INPUT RECORDS section start

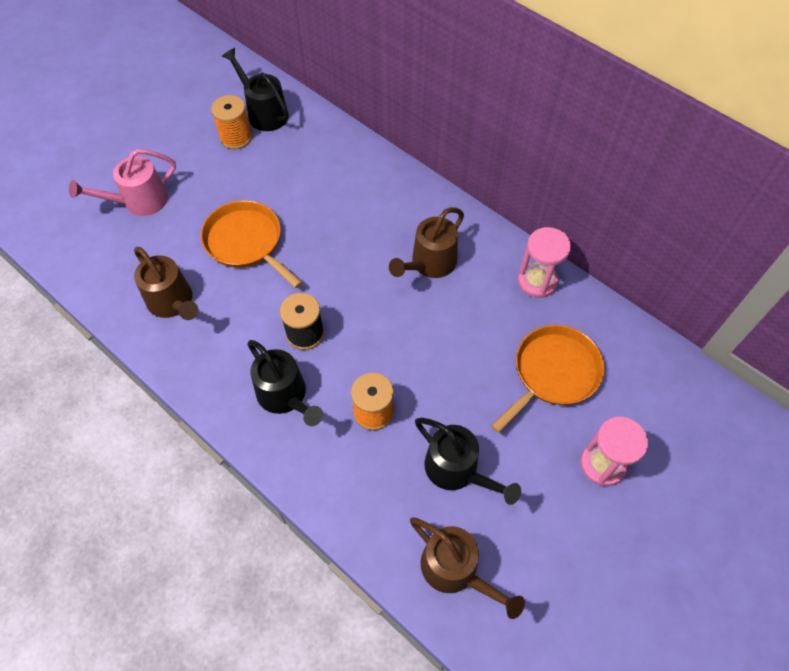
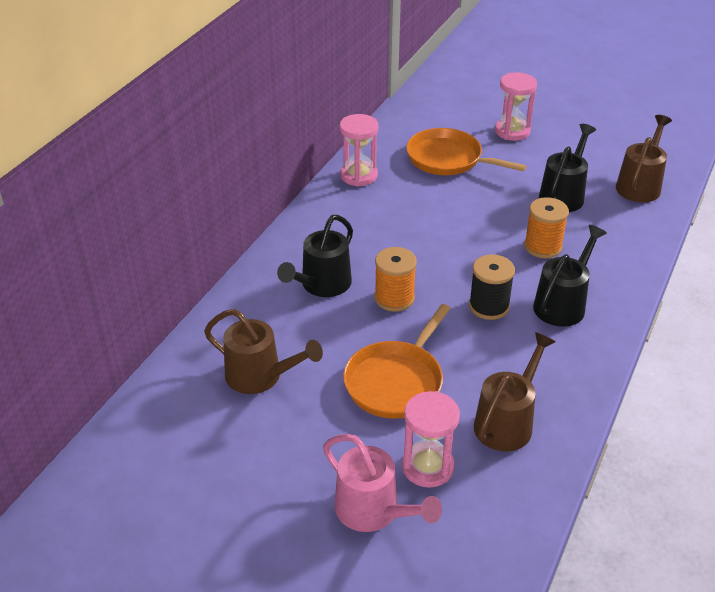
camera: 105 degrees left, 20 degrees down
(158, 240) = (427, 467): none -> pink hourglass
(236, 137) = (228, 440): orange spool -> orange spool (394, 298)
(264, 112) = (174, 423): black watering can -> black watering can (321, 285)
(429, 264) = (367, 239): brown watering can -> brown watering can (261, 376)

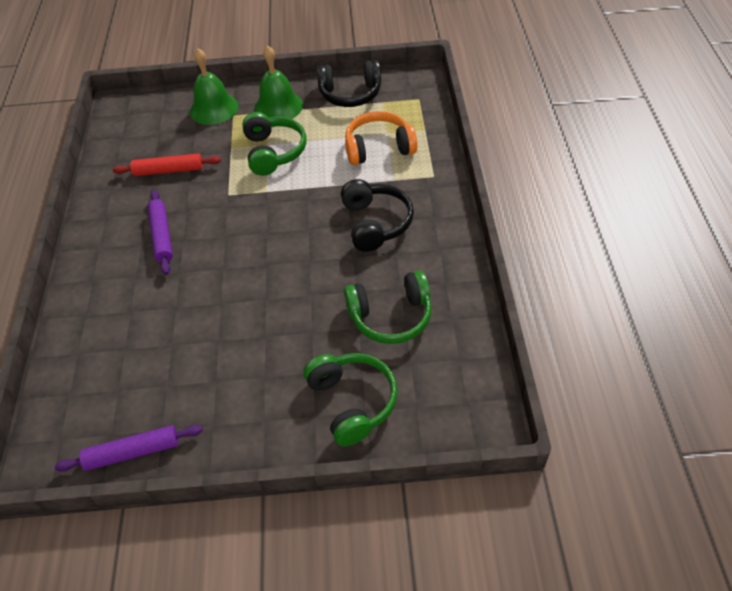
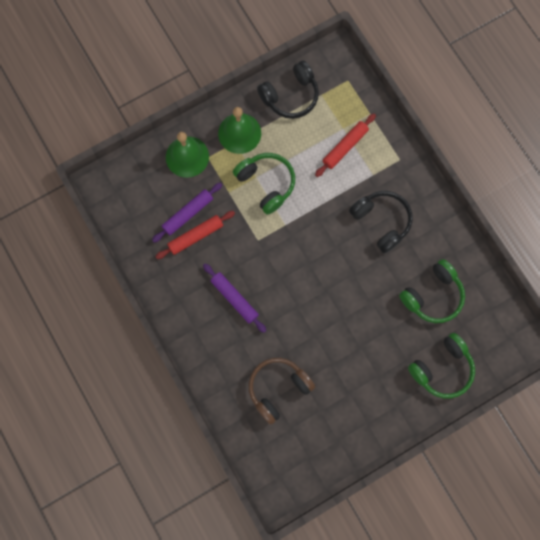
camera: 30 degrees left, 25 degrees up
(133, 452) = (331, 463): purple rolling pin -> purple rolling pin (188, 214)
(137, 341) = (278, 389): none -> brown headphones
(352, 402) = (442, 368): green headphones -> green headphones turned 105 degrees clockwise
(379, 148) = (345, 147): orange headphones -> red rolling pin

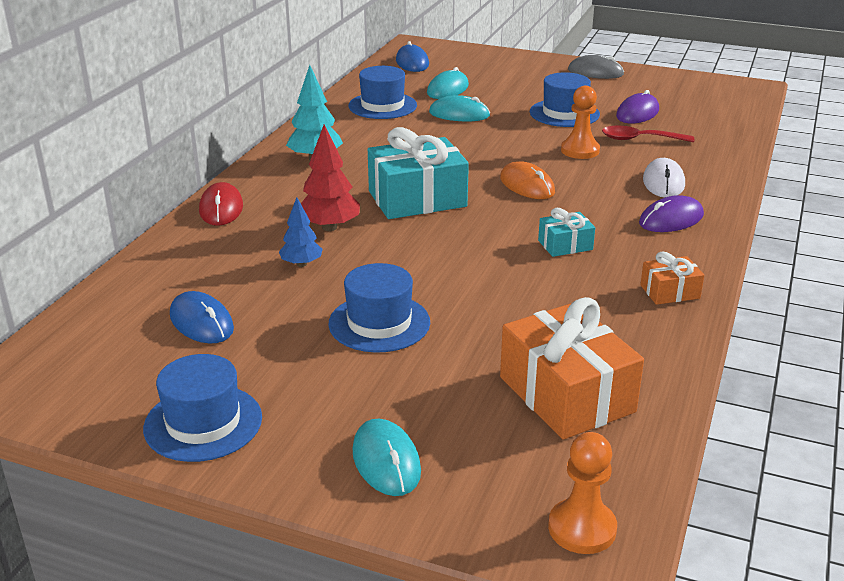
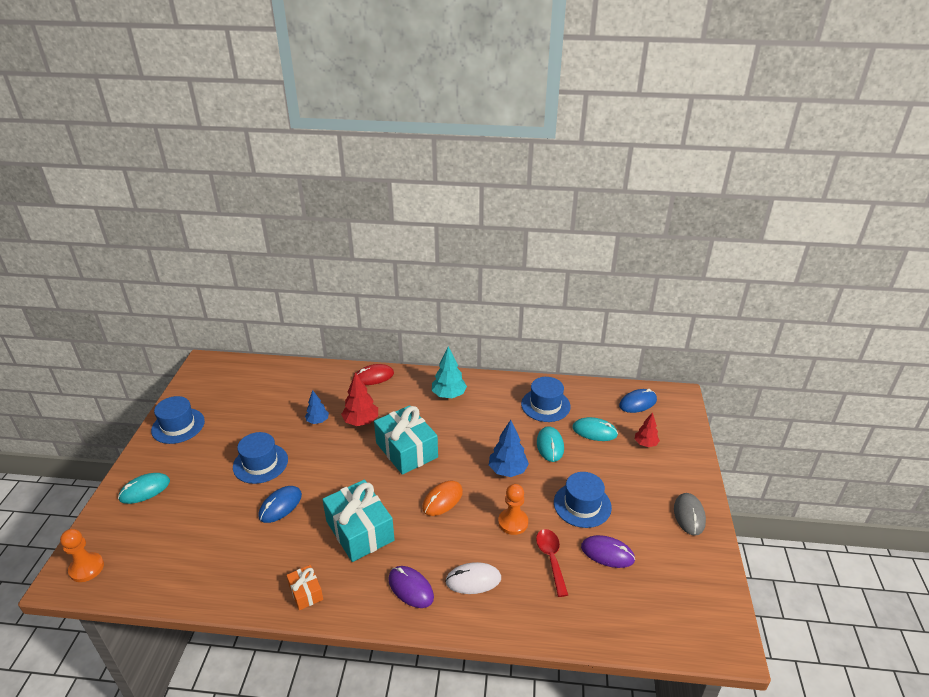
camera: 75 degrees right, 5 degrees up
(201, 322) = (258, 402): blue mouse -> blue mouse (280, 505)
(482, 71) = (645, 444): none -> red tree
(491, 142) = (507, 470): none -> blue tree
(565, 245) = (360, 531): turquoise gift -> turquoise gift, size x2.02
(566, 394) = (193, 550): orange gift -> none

INPUT RECORDS section end

In the listing above, find the line with "camera: 30 degrees left, 25 degrees up" and the line with "(482, 71) = (645, 444): none -> red tree". Output both, plus every line between them, and no pictures.

camera: 30 degrees left, 25 degrees up
(133, 452) = (331, 463): purple rolling pin -> purple rolling pin (188, 214)
(137, 341) = (278, 389): none -> brown headphones
(352, 402) = (442, 368): green headphones -> green headphones turned 105 degrees clockwise
(379, 148) = (345, 147): orange headphones -> red rolling pin

camera: 75 degrees right, 5 degrees up
(201, 322) = (258, 402): blue mouse -> blue mouse (280, 505)
(482, 71) = (645, 444): none -> red tree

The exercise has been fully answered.